Where a picture appears, leave it out, and transcribe all the lines below exactly.

Data below:
•••••
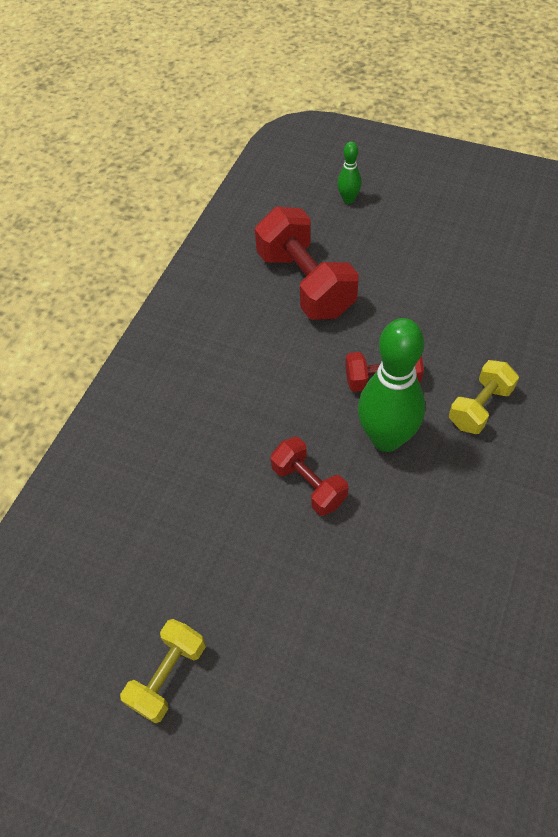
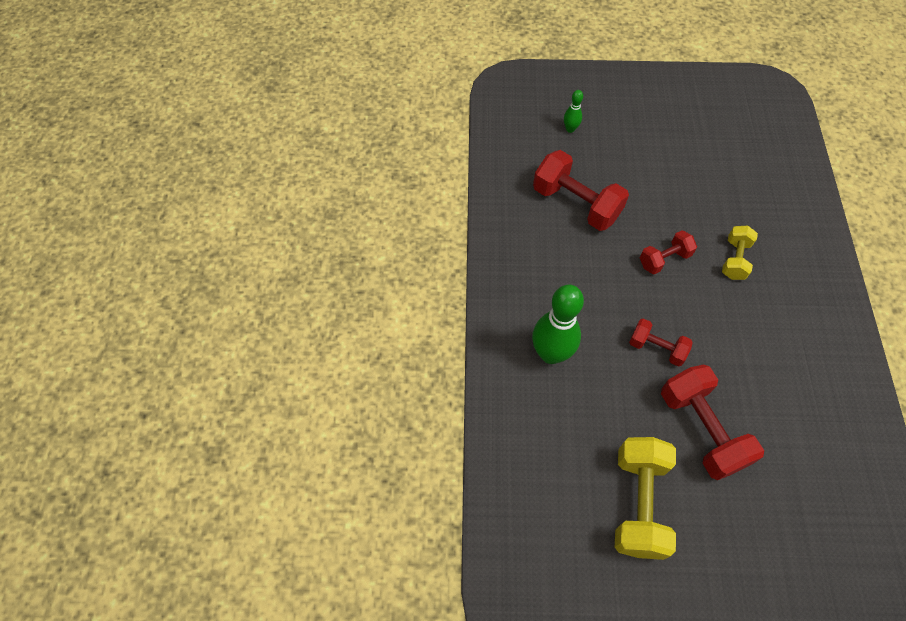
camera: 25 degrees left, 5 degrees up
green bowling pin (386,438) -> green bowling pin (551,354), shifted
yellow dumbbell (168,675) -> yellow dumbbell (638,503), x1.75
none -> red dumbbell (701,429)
•••••
Answer to this task:
camera: 25 degrees left, 5 degrees up
green bowling pin (386,438) -> green bowling pin (551,354), shifted
yellow dumbbell (168,675) -> yellow dumbbell (638,503), x1.75
none -> red dumbbell (701,429)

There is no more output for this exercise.